## TO BE DONE
Reproduce all of the records exactly.

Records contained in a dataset
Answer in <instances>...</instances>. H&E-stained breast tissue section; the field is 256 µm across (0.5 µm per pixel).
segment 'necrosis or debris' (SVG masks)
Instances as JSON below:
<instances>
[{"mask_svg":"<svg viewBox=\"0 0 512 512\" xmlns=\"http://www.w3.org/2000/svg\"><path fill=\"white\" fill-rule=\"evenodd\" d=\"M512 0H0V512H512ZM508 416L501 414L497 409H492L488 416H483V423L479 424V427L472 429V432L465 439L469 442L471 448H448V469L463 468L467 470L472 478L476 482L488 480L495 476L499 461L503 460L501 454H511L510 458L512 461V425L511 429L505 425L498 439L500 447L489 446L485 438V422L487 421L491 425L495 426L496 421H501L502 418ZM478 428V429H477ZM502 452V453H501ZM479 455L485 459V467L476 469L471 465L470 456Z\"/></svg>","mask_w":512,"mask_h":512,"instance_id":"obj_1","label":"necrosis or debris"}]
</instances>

## RESULT OF THE EXERCISE
Answer in <instances>...</instances>. H&E-stained breast tissue section; the field is 256 µm across (0.5 µm per pixel).
segment 'necrosis or debris' (SVG masks)
Instances as JSON below:
<instances>
[{"mask_svg":"<svg viewBox=\"0 0 512 512\" xmlns=\"http://www.w3.org/2000/svg\"><path fill=\"white\" fill-rule=\"evenodd\" d=\"M512 0H0V512H512ZM508 416L501 414L497 409H492L488 416H483V423L479 424V427L472 429V432L465 439L469 442L471 448H448V469L463 468L467 470L472 478L476 482L488 480L495 476L499 461L503 460L501 454H511L510 458L512 461V425L511 429L505 425L498 439L500 447L489 446L485 438V422L487 421L491 425L495 426L496 421H501L502 418ZM478 428V429H477ZM502 452V453H501ZM479 455L485 459V467L476 469L471 465L470 456Z\"/></svg>","mask_w":512,"mask_h":512,"instance_id":"obj_1","label":"necrosis or debris"}]
</instances>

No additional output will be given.